▸ TASK INSTRUCTIONS
When you reach the line in the data below that contains "(380, 188) = (286, 395): grey", please start repeating lines exactly, and stop after the line that contains "(1032, 488) = (597, 130): none -> orange star", repeating nothing else.

Scene change data:

-=-=-=-=-

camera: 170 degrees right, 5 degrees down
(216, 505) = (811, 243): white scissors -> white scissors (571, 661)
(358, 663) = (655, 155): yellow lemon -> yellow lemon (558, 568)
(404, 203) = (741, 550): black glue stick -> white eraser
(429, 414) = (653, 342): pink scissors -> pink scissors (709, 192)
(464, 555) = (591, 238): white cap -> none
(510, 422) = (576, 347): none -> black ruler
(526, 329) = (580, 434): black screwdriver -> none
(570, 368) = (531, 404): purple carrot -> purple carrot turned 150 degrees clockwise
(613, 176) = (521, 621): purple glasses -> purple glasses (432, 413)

-=-=-=-=-

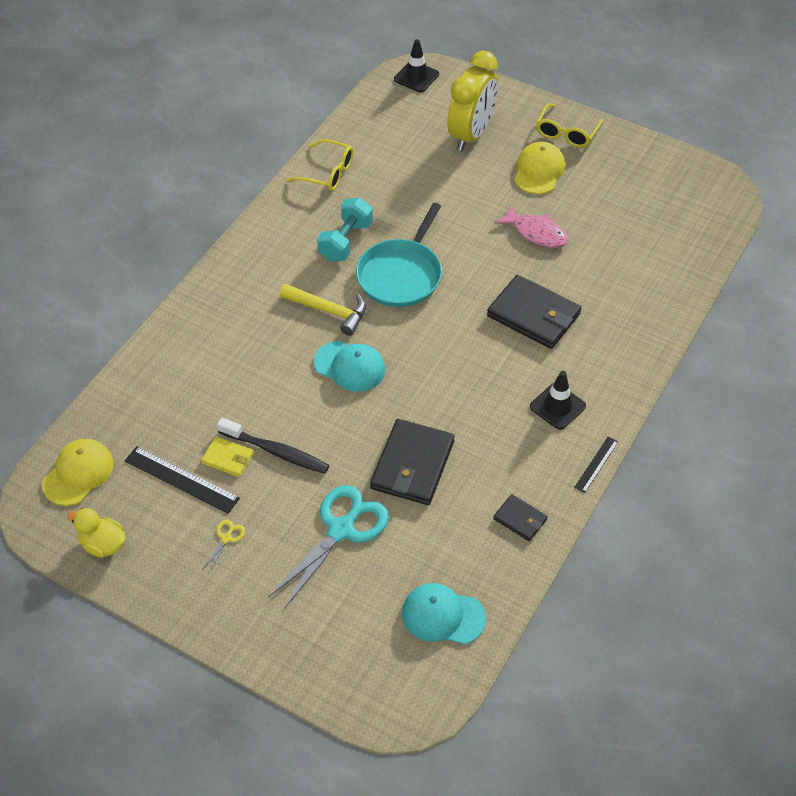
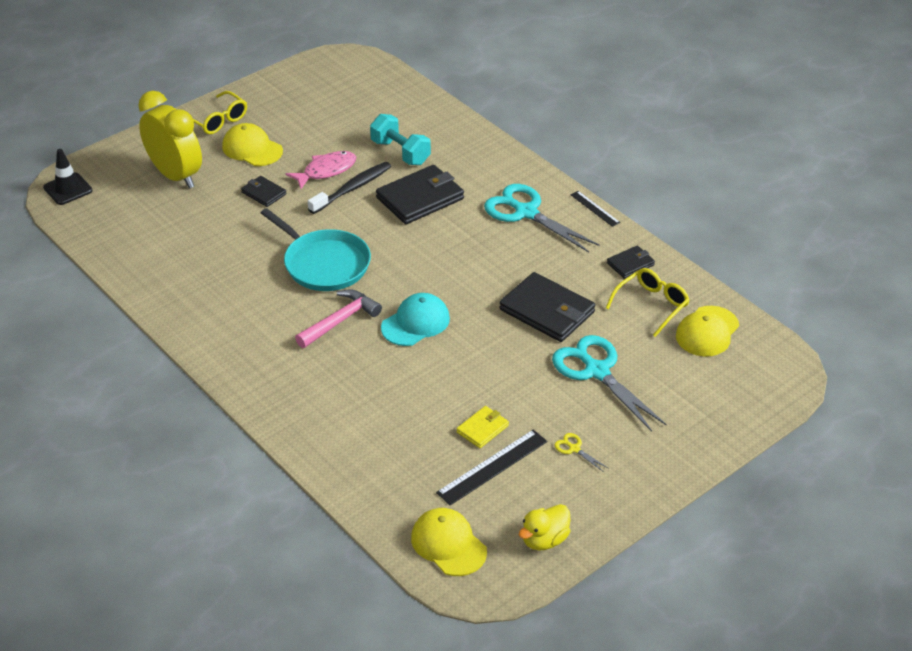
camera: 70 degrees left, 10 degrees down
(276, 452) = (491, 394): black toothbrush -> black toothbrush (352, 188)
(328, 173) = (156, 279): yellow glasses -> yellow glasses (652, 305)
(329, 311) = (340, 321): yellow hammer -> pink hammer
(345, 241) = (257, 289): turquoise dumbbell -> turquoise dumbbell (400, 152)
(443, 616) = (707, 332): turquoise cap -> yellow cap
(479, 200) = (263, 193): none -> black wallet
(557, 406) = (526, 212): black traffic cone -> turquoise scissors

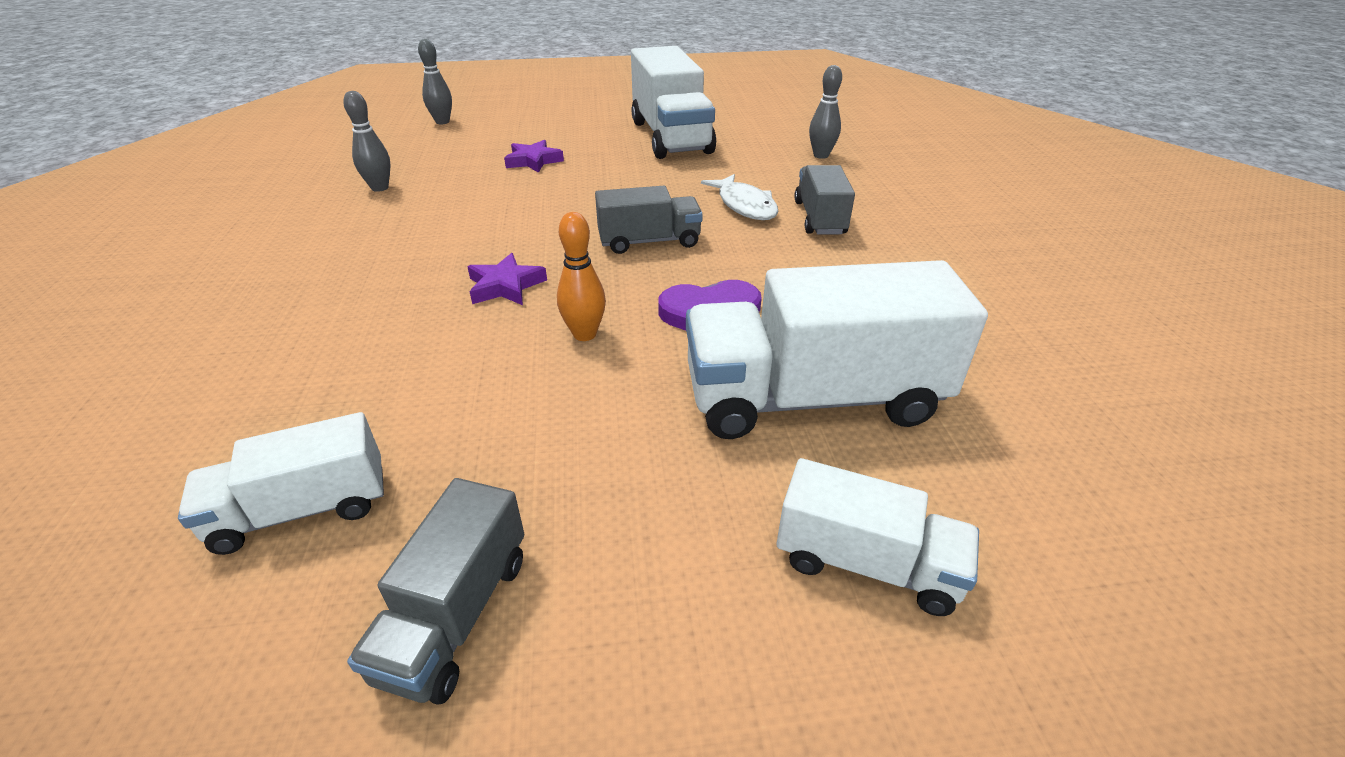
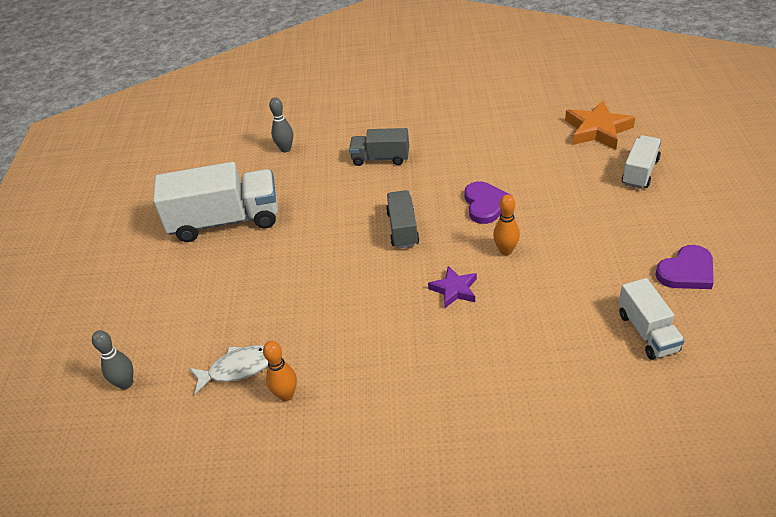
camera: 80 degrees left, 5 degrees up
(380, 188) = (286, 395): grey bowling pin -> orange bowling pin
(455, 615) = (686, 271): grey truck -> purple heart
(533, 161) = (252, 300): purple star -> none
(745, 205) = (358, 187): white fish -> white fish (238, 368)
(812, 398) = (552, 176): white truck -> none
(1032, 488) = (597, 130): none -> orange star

-=-=-=-=-

▸ RESPONSE TO THIS EXERCISE
(380, 188) = (286, 395): grey bowling pin -> orange bowling pin
(455, 615) = (686, 271): grey truck -> purple heart
(533, 161) = (252, 300): purple star -> none
(745, 205) = (358, 187): white fish -> white fish (238, 368)
(812, 398) = (552, 176): white truck -> none
(1032, 488) = (597, 130): none -> orange star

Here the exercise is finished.